## Records provided
· · · · ·

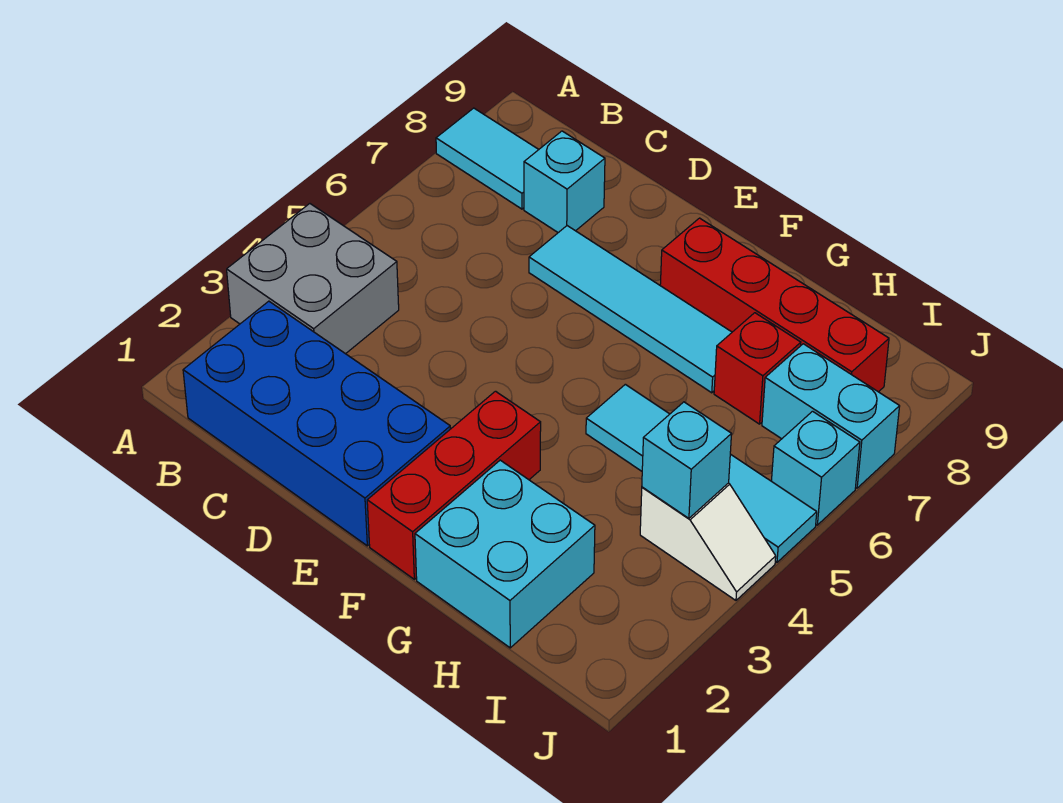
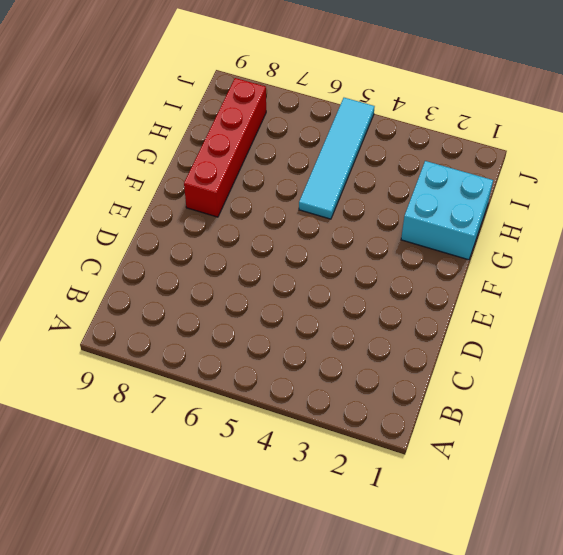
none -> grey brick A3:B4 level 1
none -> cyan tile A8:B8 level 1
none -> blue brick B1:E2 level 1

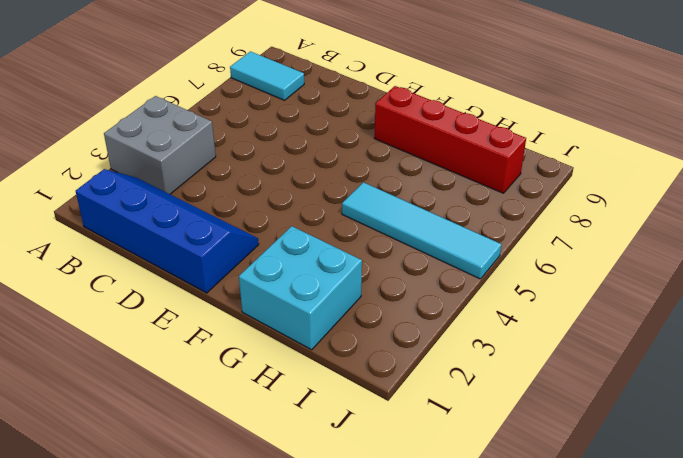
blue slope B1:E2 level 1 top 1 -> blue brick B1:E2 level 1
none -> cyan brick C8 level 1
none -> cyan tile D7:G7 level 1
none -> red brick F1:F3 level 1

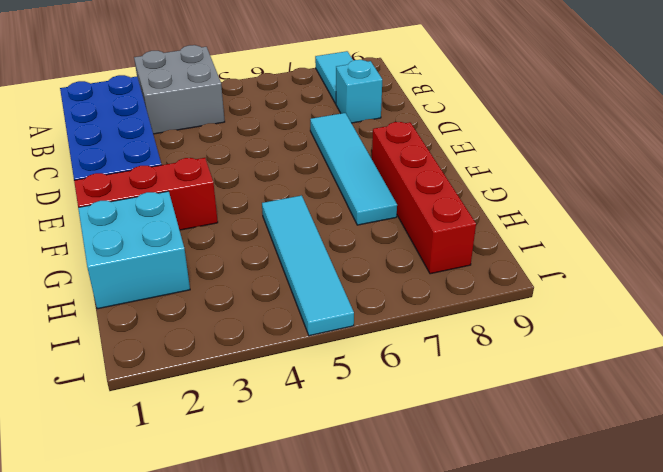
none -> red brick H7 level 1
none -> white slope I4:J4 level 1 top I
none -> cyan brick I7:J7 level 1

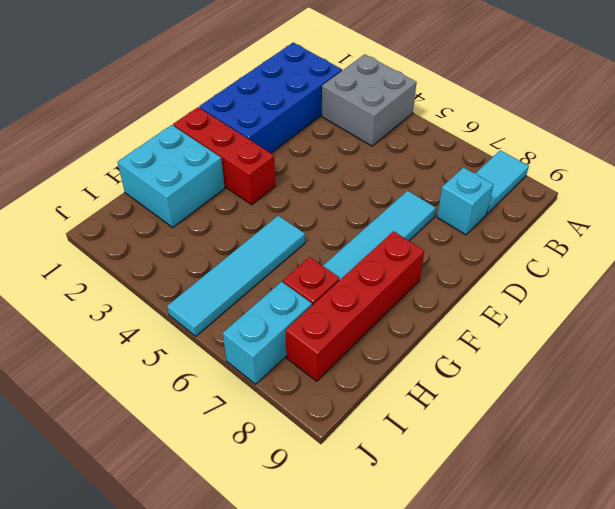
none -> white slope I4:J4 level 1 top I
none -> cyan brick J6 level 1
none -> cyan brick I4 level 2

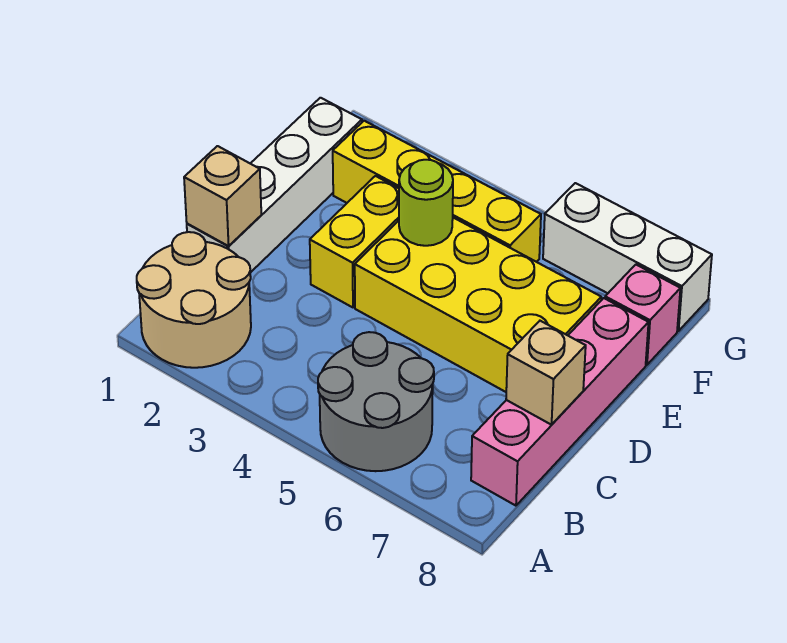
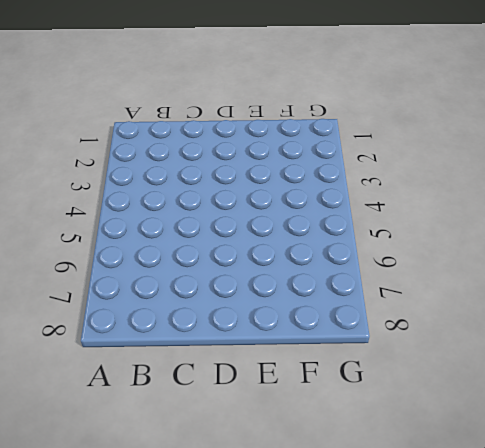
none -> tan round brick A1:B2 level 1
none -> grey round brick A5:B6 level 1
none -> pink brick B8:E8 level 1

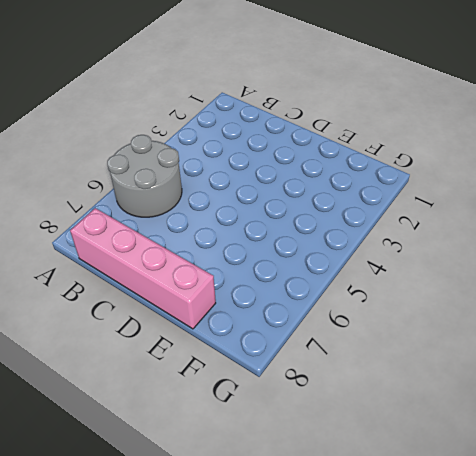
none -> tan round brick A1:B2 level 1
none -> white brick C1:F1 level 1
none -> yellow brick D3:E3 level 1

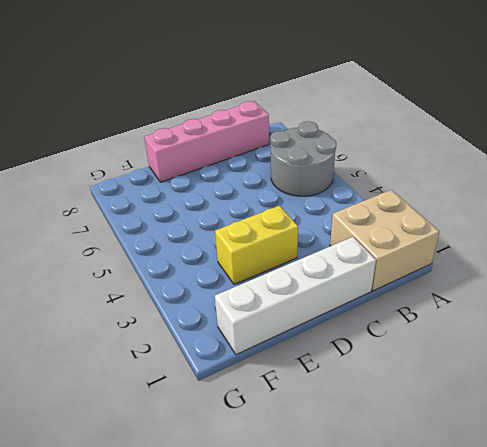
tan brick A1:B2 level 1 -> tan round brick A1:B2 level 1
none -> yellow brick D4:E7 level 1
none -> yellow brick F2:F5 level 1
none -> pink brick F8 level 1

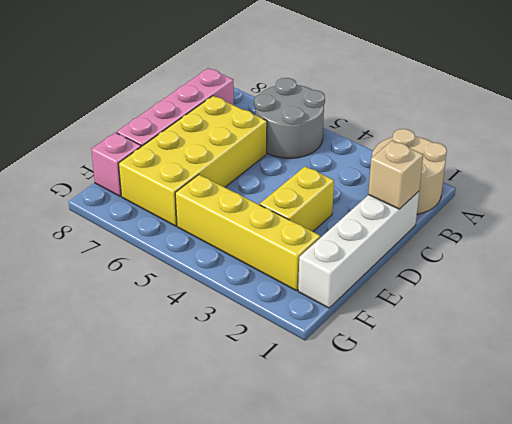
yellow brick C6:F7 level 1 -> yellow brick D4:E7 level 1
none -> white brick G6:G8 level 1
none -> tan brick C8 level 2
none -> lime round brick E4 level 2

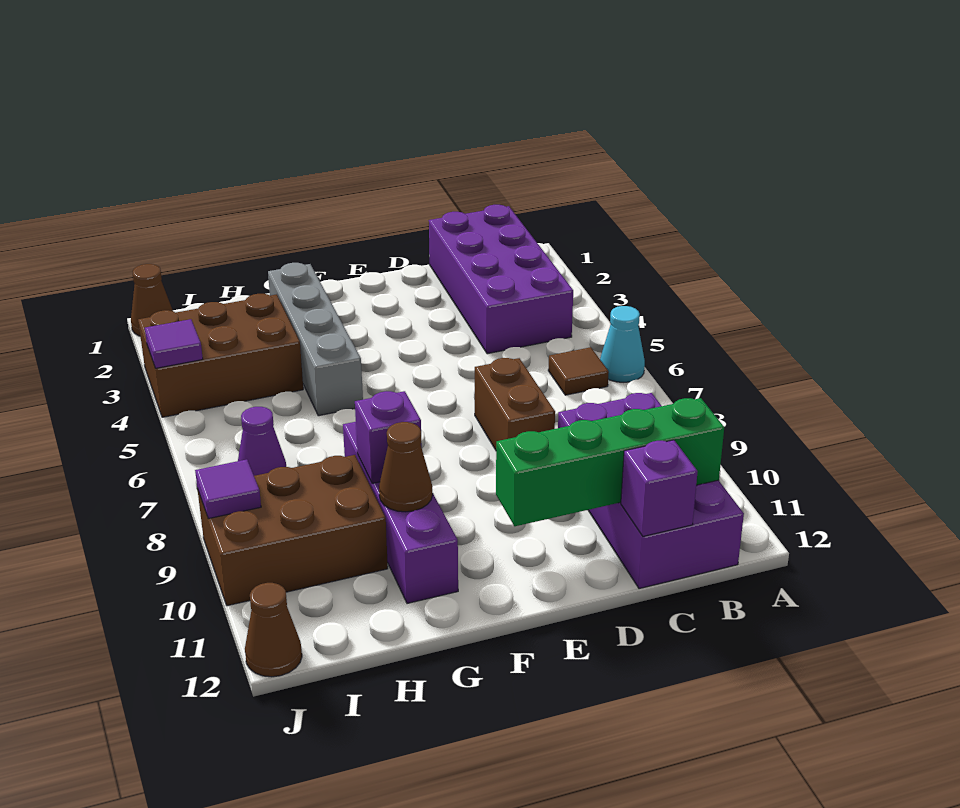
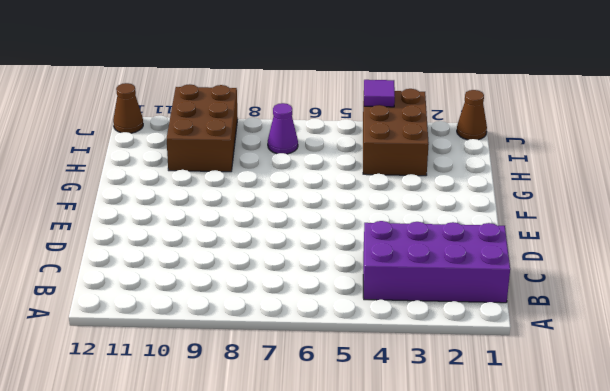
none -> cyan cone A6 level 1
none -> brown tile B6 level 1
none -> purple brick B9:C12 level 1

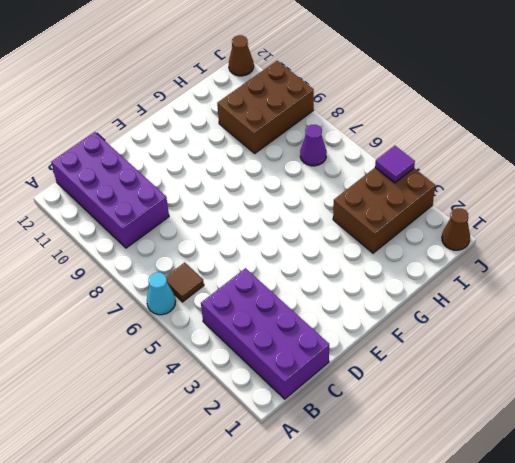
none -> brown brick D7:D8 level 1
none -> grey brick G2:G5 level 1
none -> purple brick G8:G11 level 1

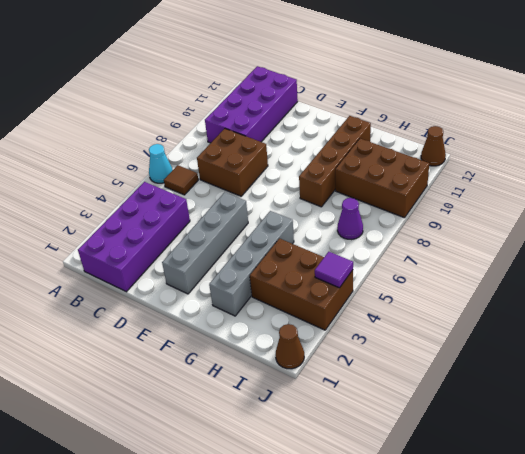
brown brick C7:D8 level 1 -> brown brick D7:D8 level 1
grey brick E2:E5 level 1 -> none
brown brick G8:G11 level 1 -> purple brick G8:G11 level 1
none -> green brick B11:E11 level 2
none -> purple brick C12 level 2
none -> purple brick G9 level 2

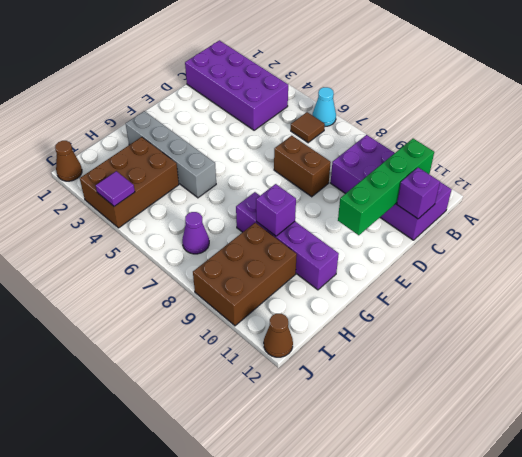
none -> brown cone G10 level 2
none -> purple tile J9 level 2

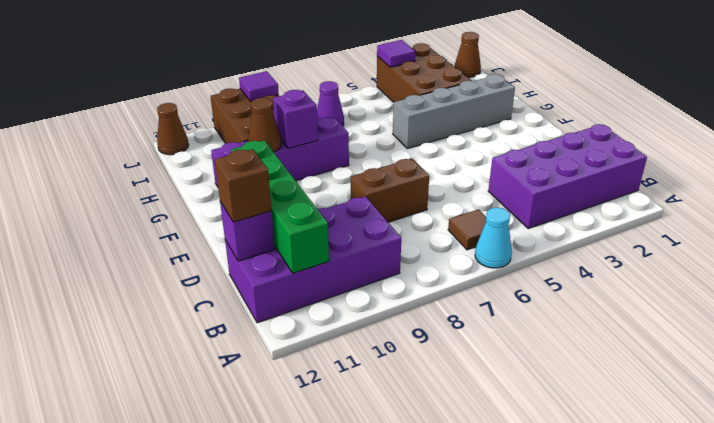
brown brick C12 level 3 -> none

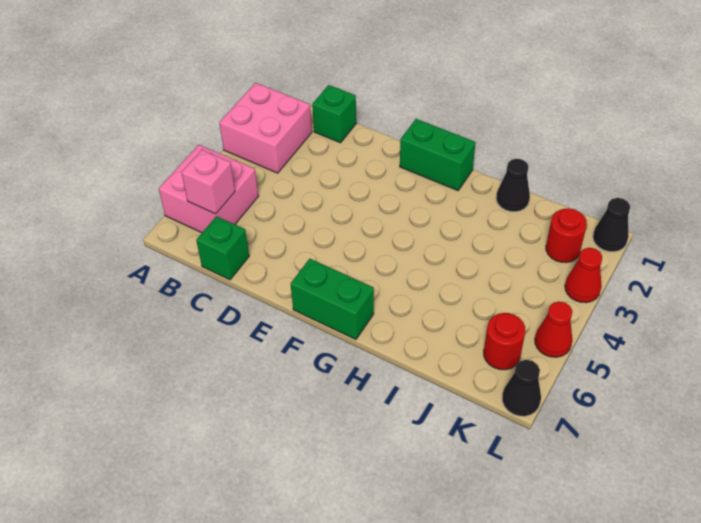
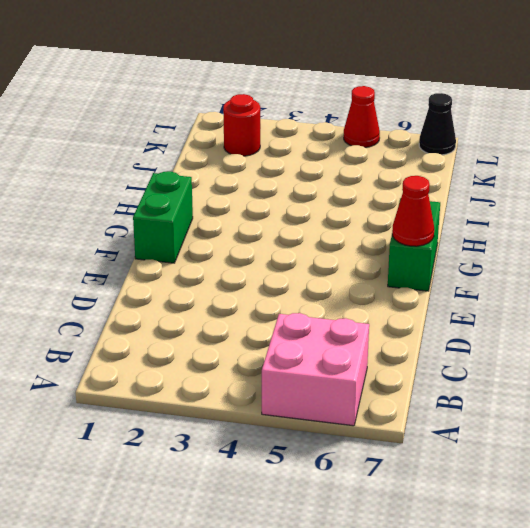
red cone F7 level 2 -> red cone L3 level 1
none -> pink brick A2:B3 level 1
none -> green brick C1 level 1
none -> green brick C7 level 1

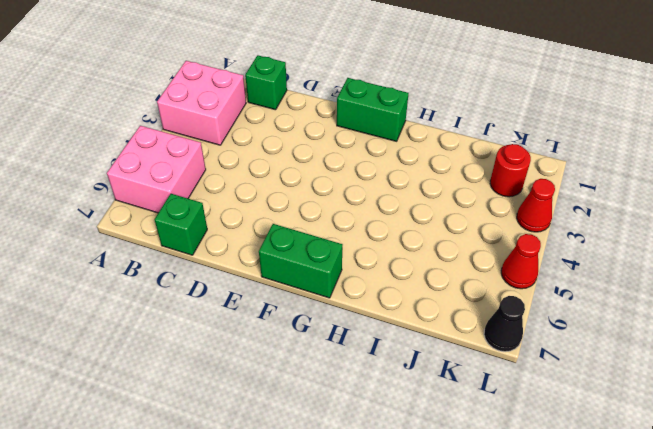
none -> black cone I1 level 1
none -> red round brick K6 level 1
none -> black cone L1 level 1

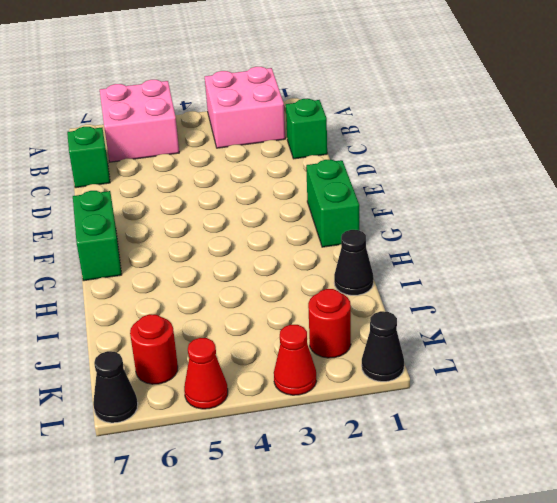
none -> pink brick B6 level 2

· · · · ·

## Brief
Go to the line above holding "brown brick G8:G11", then copy exactly each line down to and including the one holding "brown brick C12 level 3 -> none", leaving pictures out.

## Written answer
brown brick G8:G11 level 1 -> purple brick G8:G11 level 1
none -> green brick B11:E11 level 2
none -> purple brick C12 level 2
none -> purple brick G9 level 2

none -> brown cone G10 level 2
none -> purple tile J9 level 2

brown brick C12 level 3 -> none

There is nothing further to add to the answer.